> TASK DETAILS
Write out all of the data again, exactly as it reads.

> RECORDS SHOWN
★ ★ ★ ★

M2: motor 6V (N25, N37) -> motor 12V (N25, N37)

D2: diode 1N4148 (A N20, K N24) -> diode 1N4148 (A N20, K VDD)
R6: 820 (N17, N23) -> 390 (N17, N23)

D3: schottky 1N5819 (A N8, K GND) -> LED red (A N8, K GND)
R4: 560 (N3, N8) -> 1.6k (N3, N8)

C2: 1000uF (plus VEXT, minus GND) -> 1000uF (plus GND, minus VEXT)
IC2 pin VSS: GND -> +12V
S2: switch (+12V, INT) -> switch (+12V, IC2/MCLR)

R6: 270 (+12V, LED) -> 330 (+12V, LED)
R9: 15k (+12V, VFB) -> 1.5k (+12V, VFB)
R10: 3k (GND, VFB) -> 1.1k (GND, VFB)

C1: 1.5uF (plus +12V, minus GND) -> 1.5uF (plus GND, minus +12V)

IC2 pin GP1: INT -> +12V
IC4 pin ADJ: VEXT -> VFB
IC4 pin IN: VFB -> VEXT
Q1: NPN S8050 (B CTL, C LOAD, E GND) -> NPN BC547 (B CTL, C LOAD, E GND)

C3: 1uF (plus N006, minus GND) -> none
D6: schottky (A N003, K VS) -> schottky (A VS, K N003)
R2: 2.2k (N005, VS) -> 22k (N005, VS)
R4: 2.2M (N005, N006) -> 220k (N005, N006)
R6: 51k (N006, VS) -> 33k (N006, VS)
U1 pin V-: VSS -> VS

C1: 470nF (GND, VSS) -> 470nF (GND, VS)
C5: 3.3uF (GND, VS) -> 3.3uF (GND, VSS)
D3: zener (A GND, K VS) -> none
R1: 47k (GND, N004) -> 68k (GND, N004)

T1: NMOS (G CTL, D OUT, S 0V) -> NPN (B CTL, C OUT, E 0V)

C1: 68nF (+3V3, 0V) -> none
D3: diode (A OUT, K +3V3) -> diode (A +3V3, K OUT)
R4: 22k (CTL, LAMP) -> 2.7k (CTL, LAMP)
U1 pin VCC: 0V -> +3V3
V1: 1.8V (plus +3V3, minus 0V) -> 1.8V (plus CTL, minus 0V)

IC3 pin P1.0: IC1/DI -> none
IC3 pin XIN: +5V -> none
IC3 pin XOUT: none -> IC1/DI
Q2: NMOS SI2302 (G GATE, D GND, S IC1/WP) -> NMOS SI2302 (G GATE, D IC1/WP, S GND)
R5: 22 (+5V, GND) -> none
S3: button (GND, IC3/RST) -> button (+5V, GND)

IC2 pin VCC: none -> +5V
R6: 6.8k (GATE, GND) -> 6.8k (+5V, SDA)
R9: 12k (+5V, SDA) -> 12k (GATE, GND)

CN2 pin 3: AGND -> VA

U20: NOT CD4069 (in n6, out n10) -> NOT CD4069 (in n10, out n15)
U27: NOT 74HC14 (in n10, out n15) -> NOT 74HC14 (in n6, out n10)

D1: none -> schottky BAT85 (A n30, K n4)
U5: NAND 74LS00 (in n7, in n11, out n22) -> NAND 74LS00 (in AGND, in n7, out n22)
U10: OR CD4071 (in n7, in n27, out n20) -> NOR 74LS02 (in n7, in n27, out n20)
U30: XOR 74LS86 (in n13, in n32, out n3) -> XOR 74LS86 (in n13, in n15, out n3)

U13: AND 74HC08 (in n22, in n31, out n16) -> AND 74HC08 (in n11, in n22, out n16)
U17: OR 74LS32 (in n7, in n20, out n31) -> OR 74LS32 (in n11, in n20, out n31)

★ ★ ★ ★

> TASK SOLUTION
M2: motor 6V (N25, N37) -> motor 12V (N25, N37)

D2: diode 1N4148 (A N20, K N24) -> diode 1N4148 (A N20, K VDD)
R6: 820 (N17, N23) -> 390 (N17, N23)

D3: schottky 1N5819 (A N8, K GND) -> LED red (A N8, K GND)
R4: 560 (N3, N8) -> 1.6k (N3, N8)

C2: 1000uF (plus VEXT, minus GND) -> 1000uF (plus GND, minus VEXT)
IC2 pin VSS: GND -> +12V
S2: switch (+12V, INT) -> switch (+12V, IC2/MCLR)

R6: 270 (+12V, LED) -> 330 (+12V, LED)
R9: 15k (+12V, VFB) -> 1.5k (+12V, VFB)
R10: 3k (GND, VFB) -> 1.1k (GND, VFB)

C1: 1.5uF (plus +12V, minus GND) -> 1.5uF (plus GND, minus +12V)

IC2 pin GP1: INT -> +12V
IC4 pin ADJ: VEXT -> VFB
IC4 pin IN: VFB -> VEXT
Q1: NPN S8050 (B CTL, C LOAD, E GND) -> NPN BC547 (B CTL, C LOAD, E GND)

C3: 1uF (plus N006, minus GND) -> none
D6: schottky (A N003, K VS) -> schottky (A VS, K N003)
R2: 2.2k (N005, VS) -> 22k (N005, VS)
R4: 2.2M (N005, N006) -> 220k (N005, N006)
R6: 51k (N006, VS) -> 33k (N006, VS)
U1 pin V-: VSS -> VS

C1: 470nF (GND, VSS) -> 470nF (GND, VS)
C5: 3.3uF (GND, VS) -> 3.3uF (GND, VSS)
D3: zener (A GND, K VS) -> none
R1: 47k (GND, N004) -> 68k (GND, N004)

T1: NMOS (G CTL, D OUT, S 0V) -> NPN (B CTL, C OUT, E 0V)

C1: 68nF (+3V3, 0V) -> none
D3: diode (A OUT, K +3V3) -> diode (A +3V3, K OUT)
R4: 22k (CTL, LAMP) -> 2.7k (CTL, LAMP)
U1 pin VCC: 0V -> +3V3
V1: 1.8V (plus +3V3, minus 0V) -> 1.8V (plus CTL, minus 0V)

IC3 pin P1.0: IC1/DI -> none
IC3 pin XIN: +5V -> none
IC3 pin XOUT: none -> IC1/DI
Q2: NMOS SI2302 (G GATE, D GND, S IC1/WP) -> NMOS SI2302 (G GATE, D IC1/WP, S GND)
R5: 22 (+5V, GND) -> none
S3: button (GND, IC3/RST) -> button (+5V, GND)

IC2 pin VCC: none -> +5V
R6: 6.8k (GATE, GND) -> 6.8k (+5V, SDA)
R9: 12k (+5V, SDA) -> 12k (GATE, GND)

CN2 pin 3: AGND -> VA

U20: NOT CD4069 (in n6, out n10) -> NOT CD4069 (in n10, out n15)
U27: NOT 74HC14 (in n10, out n15) -> NOT 74HC14 (in n6, out n10)

D1: none -> schottky BAT85 (A n30, K n4)
U5: NAND 74LS00 (in n7, in n11, out n22) -> NAND 74LS00 (in AGND, in n7, out n22)
U10: OR CD4071 (in n7, in n27, out n20) -> NOR 74LS02 (in n7, in n27, out n20)
U30: XOR 74LS86 (in n13, in n32, out n3) -> XOR 74LS86 (in n13, in n15, out n3)

U13: AND 74HC08 (in n22, in n31, out n16) -> AND 74HC08 (in n11, in n22, out n16)
U17: OR 74LS32 (in n7, in n20, out n31) -> OR 74LS32 (in n11, in n20, out n31)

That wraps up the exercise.